* _DIRECTIONS_: Transcribe every line below exactly; no image goes into the output.
━━ LISTED RECORDS
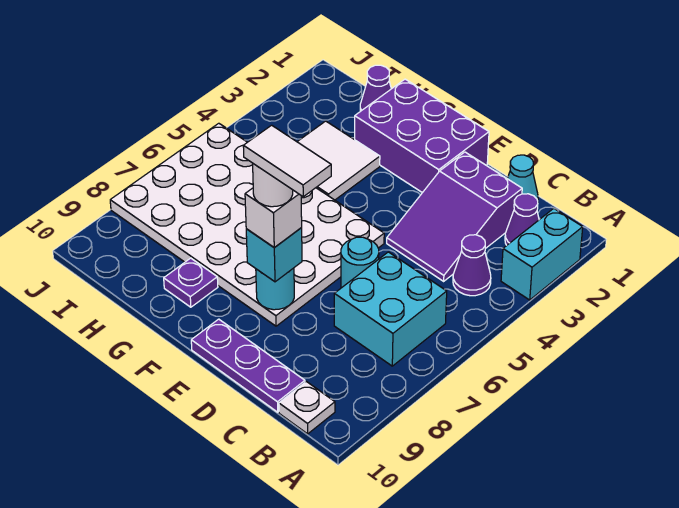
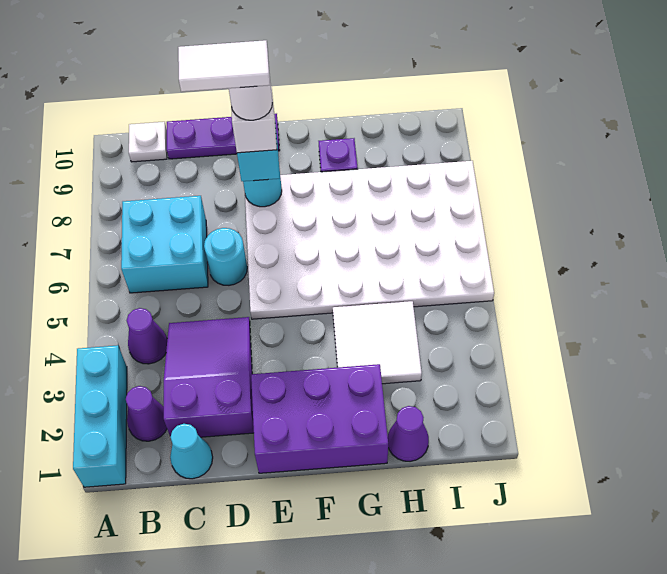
cyan brick A2:A3 level 1 -> cyan brick A1:A3 level 1

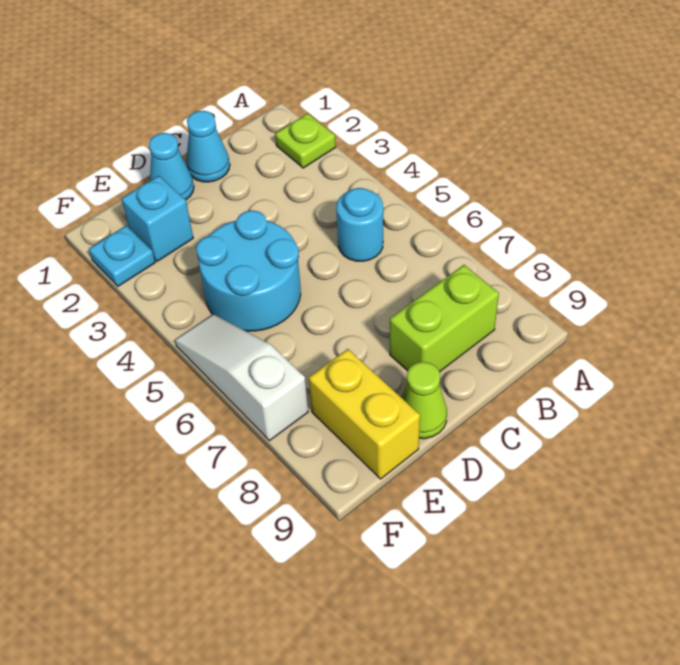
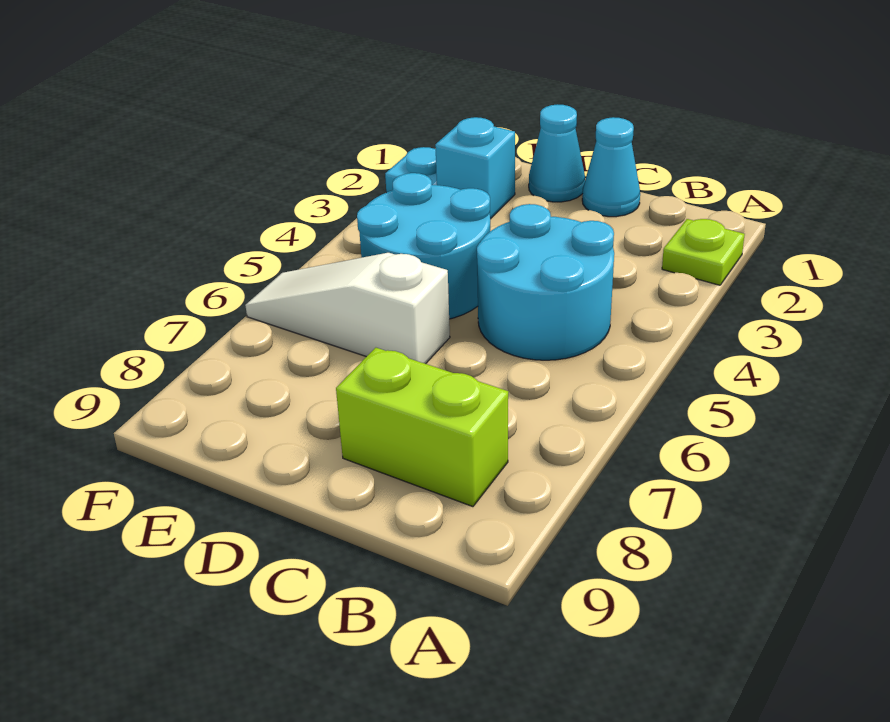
cyan round brick B5 level 1 -> cyan round brick B4:C5 level 1
lime cone D9 level 1 -> none
yellow brick E8:E9 level 1 -> none
white slope F5:F7 level 1 top 7 -> white slope D6:F6 level 1 top D

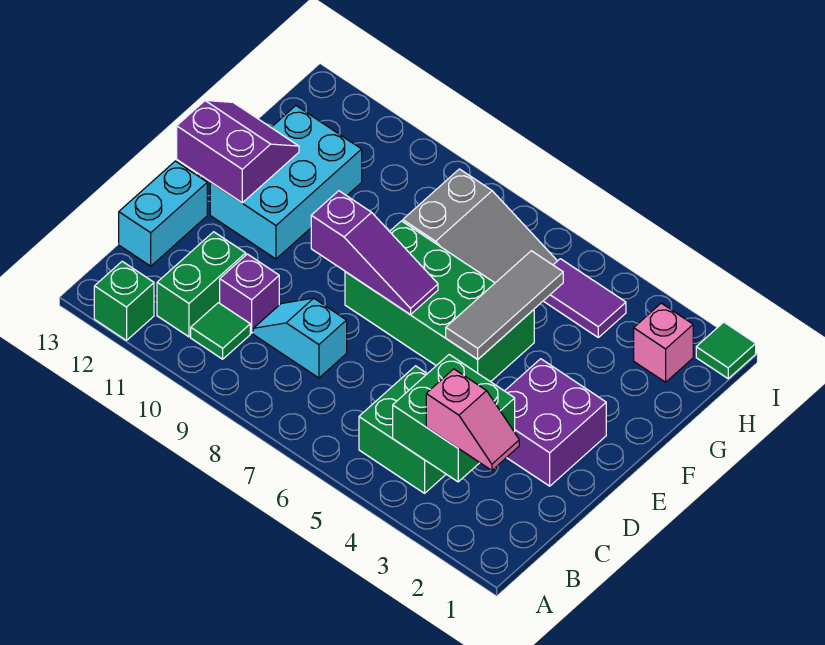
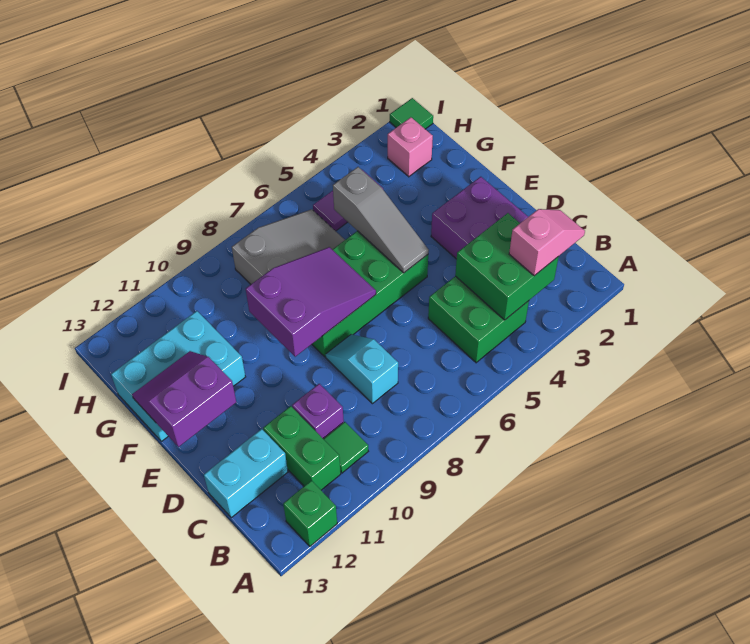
cyan slope C8:C9 level 1 top 8 -> cyan slope C8:D8 level 1 top C
cyan brick C13:D13 level 1 -> cyan brick C12:C13 level 1
grey tile E5:G5 level 2 -> grey slope E5:G5 level 2 top G
purple slope E7:E9 level 2 top 9 -> purple slope E7:F9 level 2 top 9
cyan brick E11:G12 level 1 -> cyan brick F11:G13 level 1

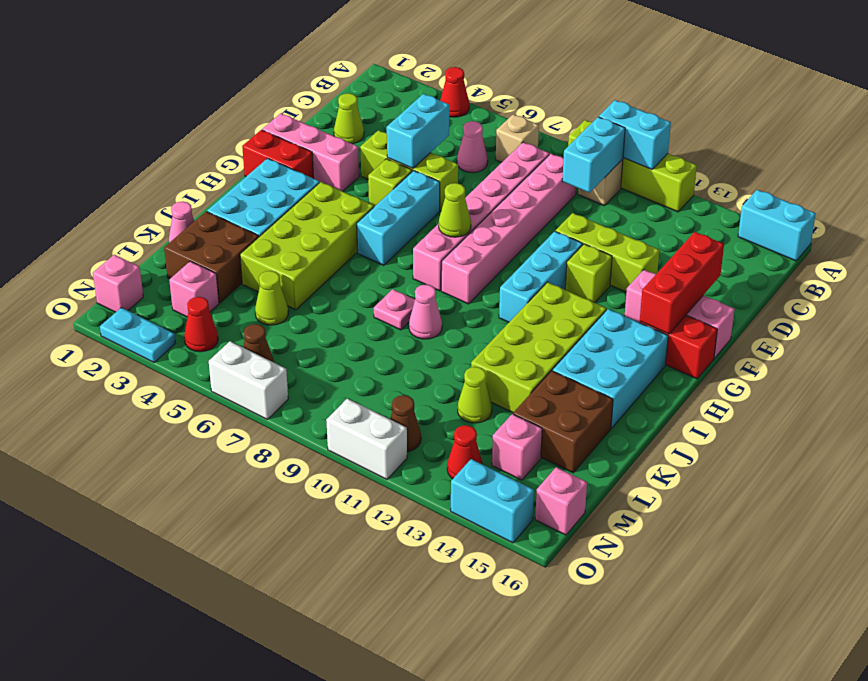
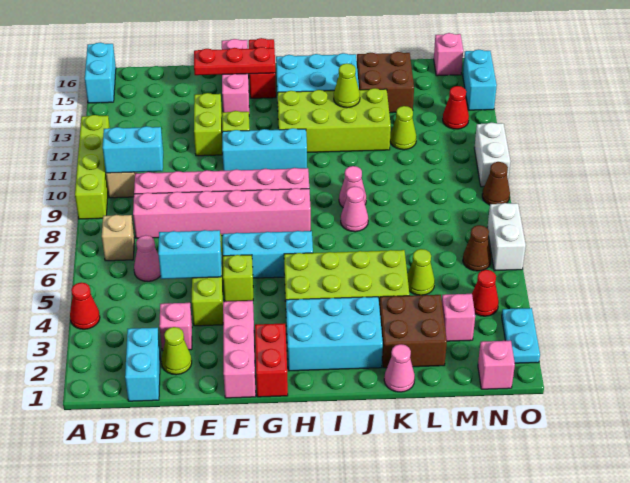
cyan brick A10:A11 level 2 -> cyan brick C1:C2 level 1
lime brick E11:E13 level 1 -> lime brick E12:E13 level 1
red brick E15:G15 level 2 -> red plate E15:G15 level 2
lime cone G8 level 2 -> lime cone J13 level 2
pink plate J8 level 1 -> pink cone J8 level 1
pink brick M14 level 1 -> pink brick D3 level 1
brown cone N11 level 1 -> brown cone O9 level 1

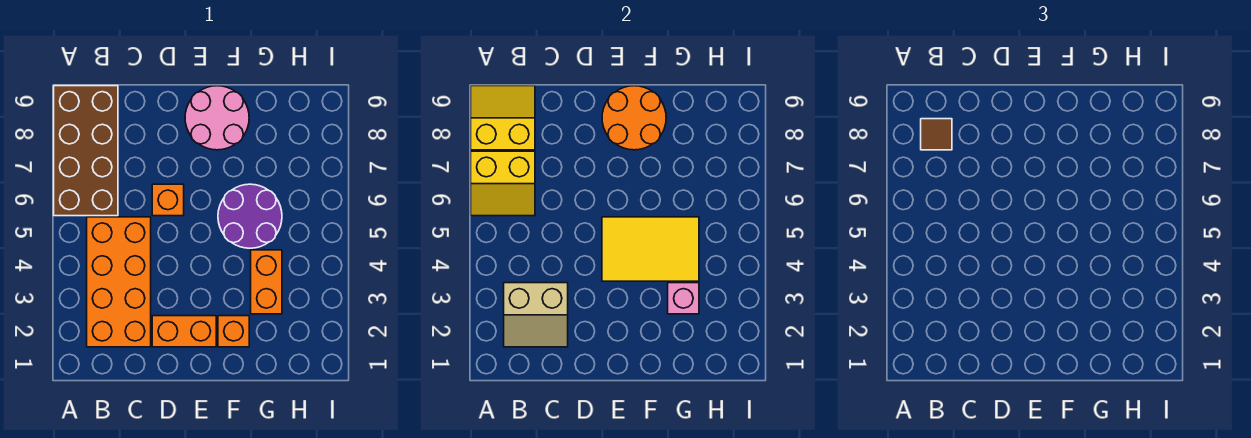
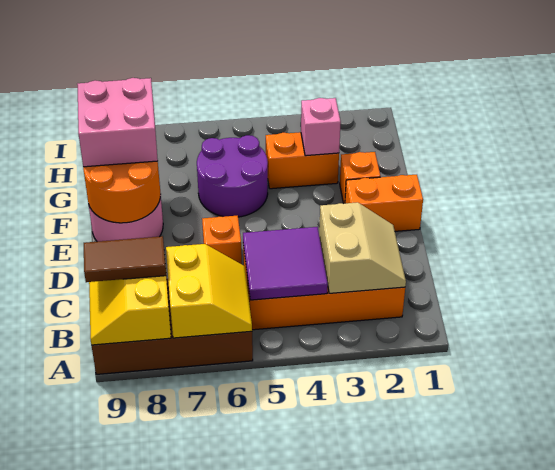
none -> purple tile B4:C5 level 2
brown tile B8 level 3 -> brown tile B8:B9 level 3
orange brick D2:E2 level 1 -> orange brick E1:E2 level 1
yellow tile E4:G5 level 2 -> none
none -> pink brick F8:G9 level 3

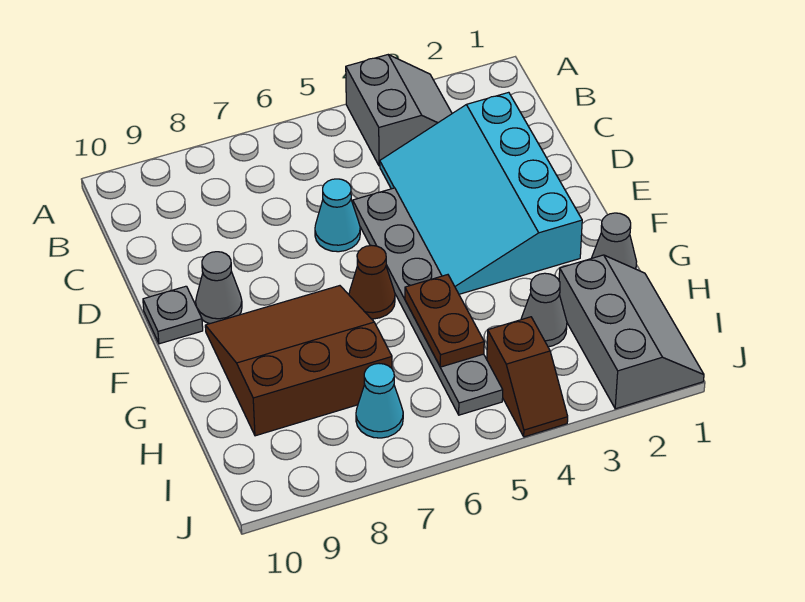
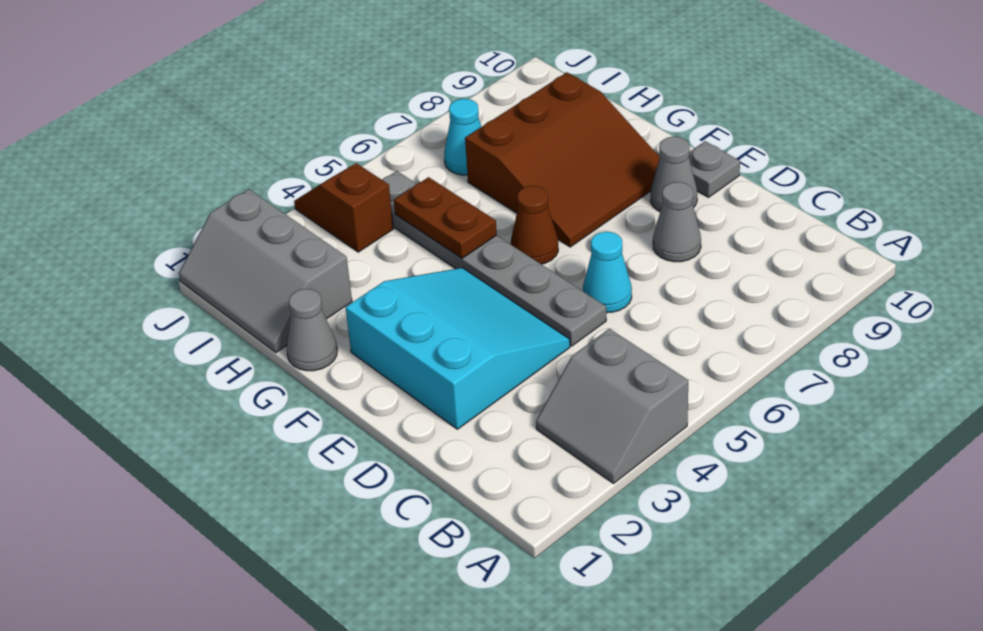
cyan slope C2:F4 level 1 top 2 -> cyan slope D2:F4 level 1 top 2
grey cone H3 level 1 -> grey cone D8 level 1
━━━━
* _EXERCISE SOLUTION_:
cyan brick A2:A3 level 1 -> cyan brick A1:A3 level 1

cyan round brick B5 level 1 -> cyan round brick B4:C5 level 1
lime cone D9 level 1 -> none
yellow brick E8:E9 level 1 -> none
white slope F5:F7 level 1 top 7 -> white slope D6:F6 level 1 top D

cyan slope C8:C9 level 1 top 8 -> cyan slope C8:D8 level 1 top C
cyan brick C13:D13 level 1 -> cyan brick C12:C13 level 1
grey tile E5:G5 level 2 -> grey slope E5:G5 level 2 top G
purple slope E7:E9 level 2 top 9 -> purple slope E7:F9 level 2 top 9
cyan brick E11:G12 level 1 -> cyan brick F11:G13 level 1

cyan brick A10:A11 level 2 -> cyan brick C1:C2 level 1
lime brick E11:E13 level 1 -> lime brick E12:E13 level 1
red brick E15:G15 level 2 -> red plate E15:G15 level 2
lime cone G8 level 2 -> lime cone J13 level 2
pink plate J8 level 1 -> pink cone J8 level 1
pink brick M14 level 1 -> pink brick D3 level 1
brown cone N11 level 1 -> brown cone O9 level 1

none -> purple tile B4:C5 level 2
brown tile B8 level 3 -> brown tile B8:B9 level 3
orange brick D2:E2 level 1 -> orange brick E1:E2 level 1
yellow tile E4:G5 level 2 -> none
none -> pink brick F8:G9 level 3

cyan slope C2:F4 level 1 top 2 -> cyan slope D2:F4 level 1 top 2
grey cone H3 level 1 -> grey cone D8 level 1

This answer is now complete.